§ **Your instructions**
Here are records with pictures in them. Copy all of them exactly and leave the pictures out.

Object state change records
•••

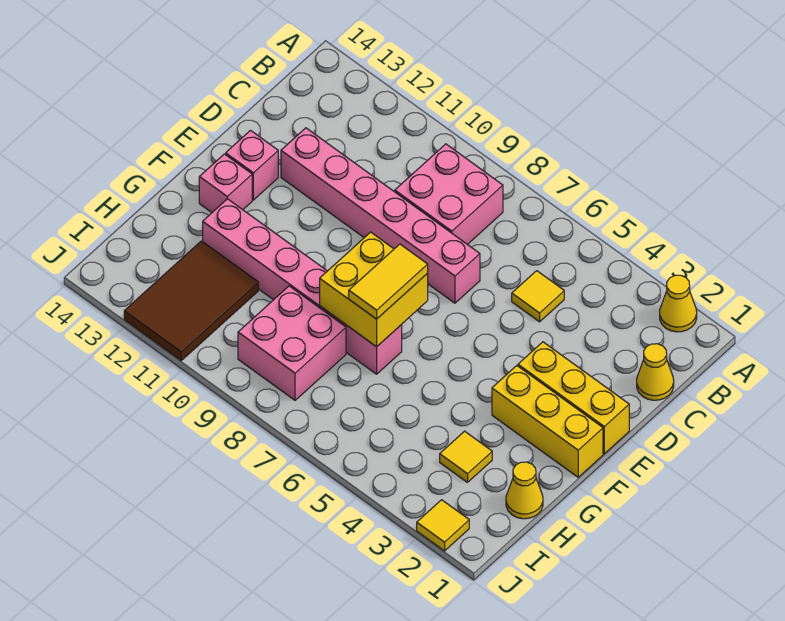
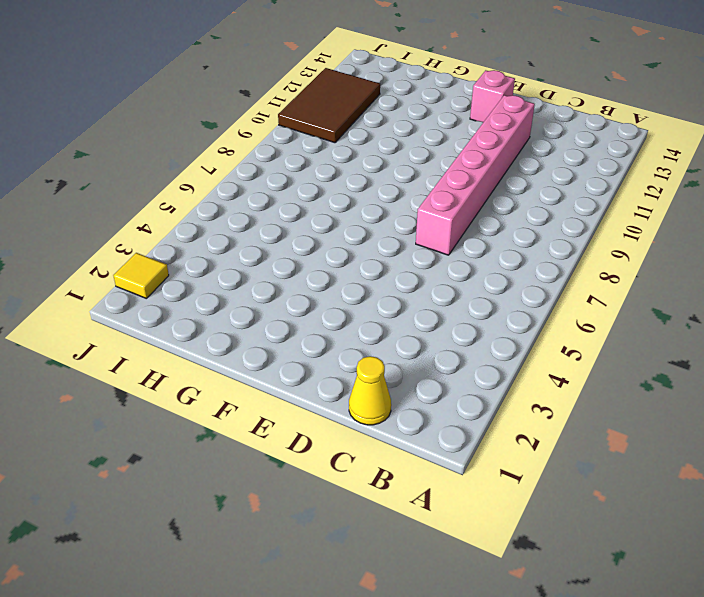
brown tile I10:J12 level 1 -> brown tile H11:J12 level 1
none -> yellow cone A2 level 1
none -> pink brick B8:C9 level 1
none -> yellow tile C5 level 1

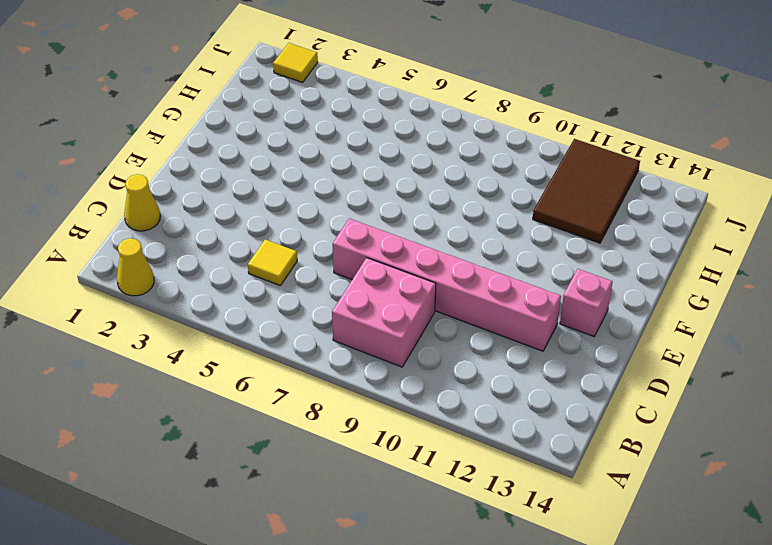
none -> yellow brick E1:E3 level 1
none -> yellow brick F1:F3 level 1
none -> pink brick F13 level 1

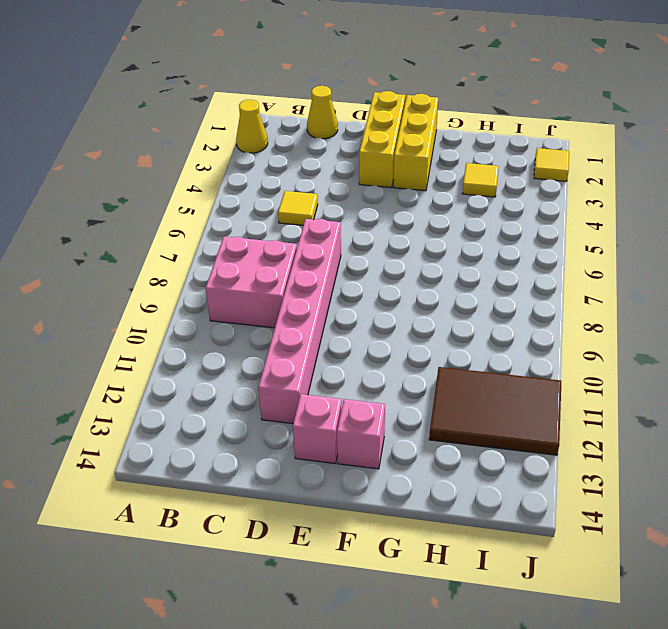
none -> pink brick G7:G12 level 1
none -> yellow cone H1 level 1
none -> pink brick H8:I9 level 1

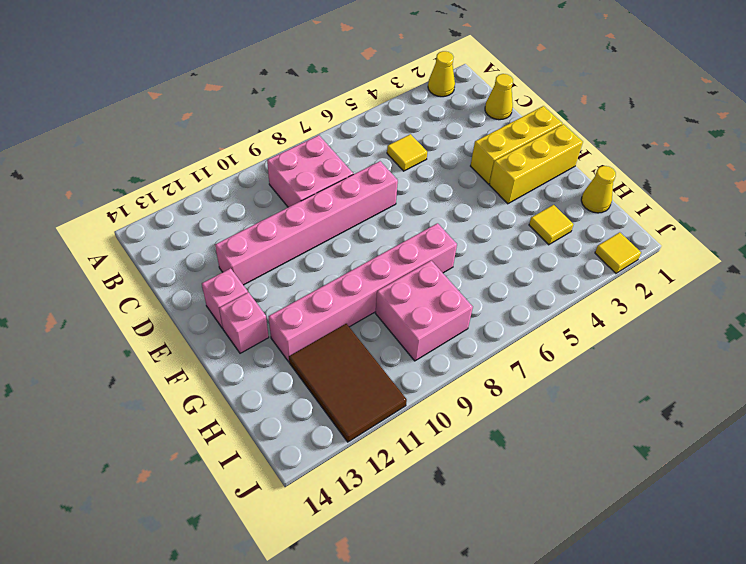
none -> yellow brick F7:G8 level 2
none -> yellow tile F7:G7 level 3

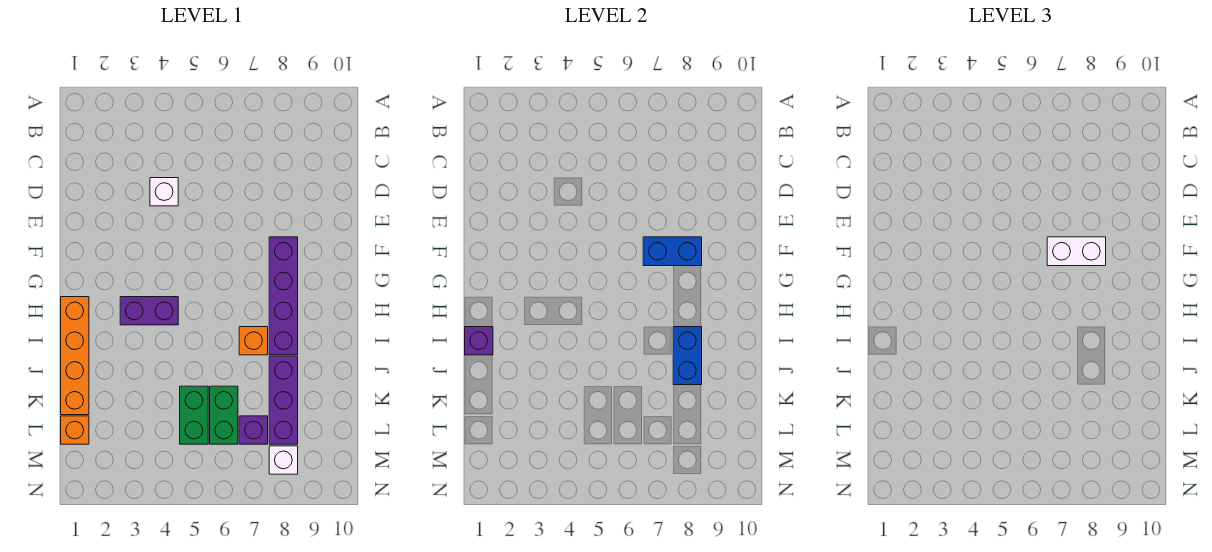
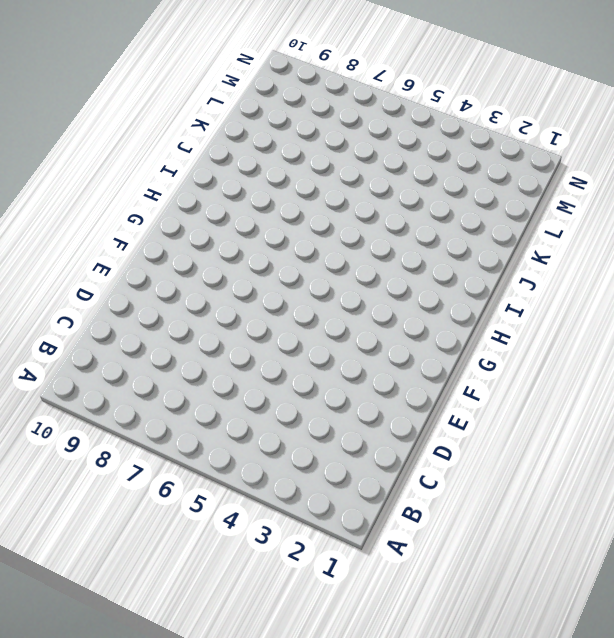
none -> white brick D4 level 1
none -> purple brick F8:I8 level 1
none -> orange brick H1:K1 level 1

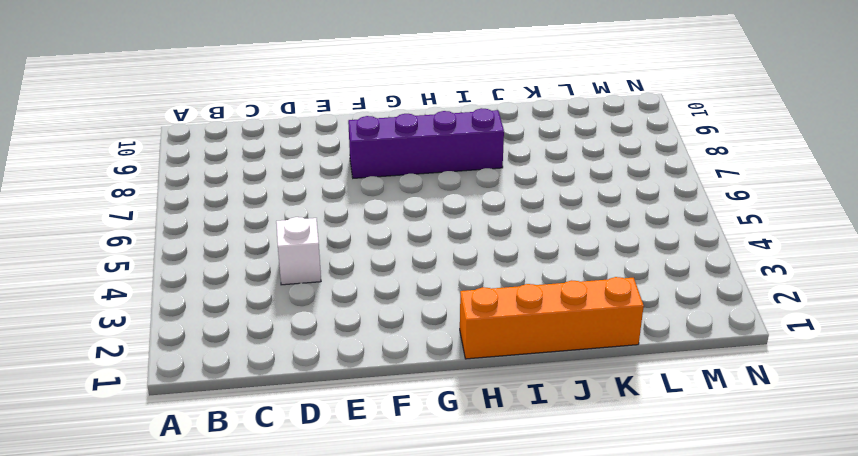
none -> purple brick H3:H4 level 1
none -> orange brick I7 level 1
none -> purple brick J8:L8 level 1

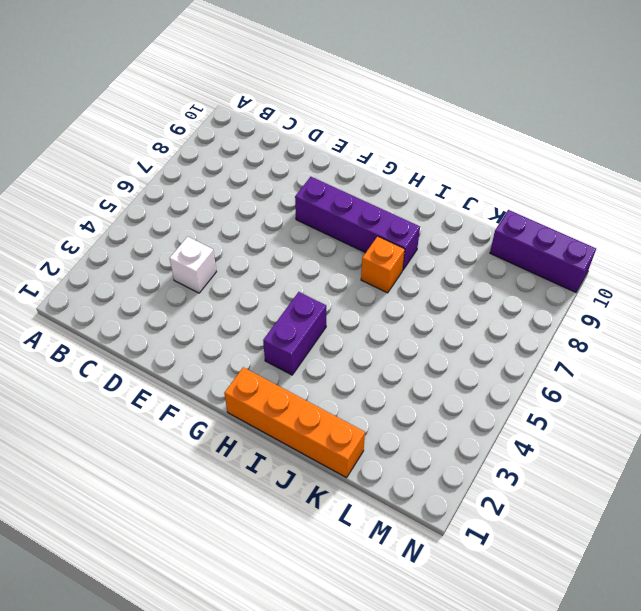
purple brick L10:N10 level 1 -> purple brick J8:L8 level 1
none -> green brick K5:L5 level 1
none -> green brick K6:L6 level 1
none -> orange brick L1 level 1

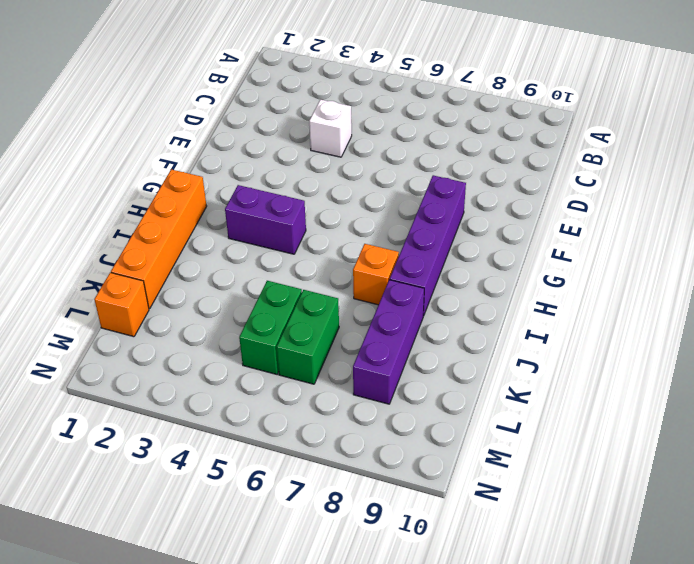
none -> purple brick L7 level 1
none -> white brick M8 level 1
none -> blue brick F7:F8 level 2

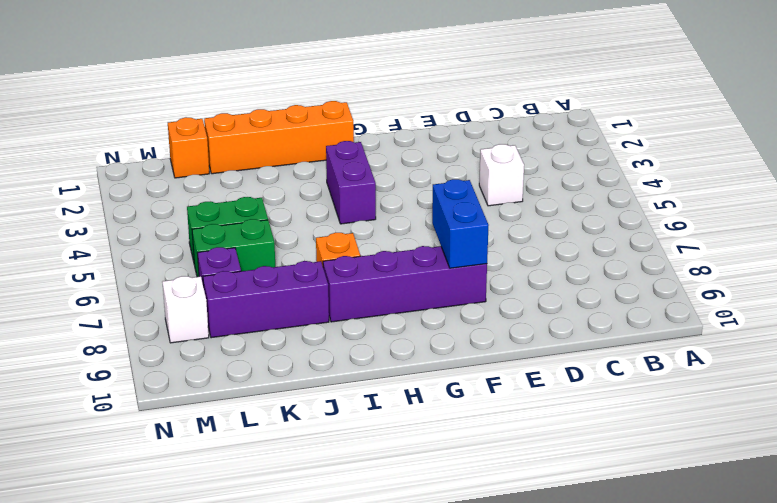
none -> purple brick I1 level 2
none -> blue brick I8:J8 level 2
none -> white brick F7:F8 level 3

•••

§ **Expected answer**
brown tile I10:J12 level 1 -> brown tile H11:J12 level 1
none -> yellow cone A2 level 1
none -> pink brick B8:C9 level 1
none -> yellow tile C5 level 1

none -> yellow brick E1:E3 level 1
none -> yellow brick F1:F3 level 1
none -> pink brick F13 level 1

none -> pink brick G7:G12 level 1
none -> yellow cone H1 level 1
none -> pink brick H8:I9 level 1

none -> yellow brick F7:G8 level 2
none -> yellow tile F7:G7 level 3

none -> white brick D4 level 1
none -> purple brick F8:I8 level 1
none -> orange brick H1:K1 level 1

none -> purple brick H3:H4 level 1
none -> orange brick I7 level 1
none -> purple brick J8:L8 level 1

purple brick L10:N10 level 1 -> purple brick J8:L8 level 1
none -> green brick K5:L5 level 1
none -> green brick K6:L6 level 1
none -> orange brick L1 level 1

none -> purple brick L7 level 1
none -> white brick M8 level 1
none -> blue brick F7:F8 level 2

none -> purple brick I1 level 2
none -> blue brick I8:J8 level 2
none -> white brick F7:F8 level 3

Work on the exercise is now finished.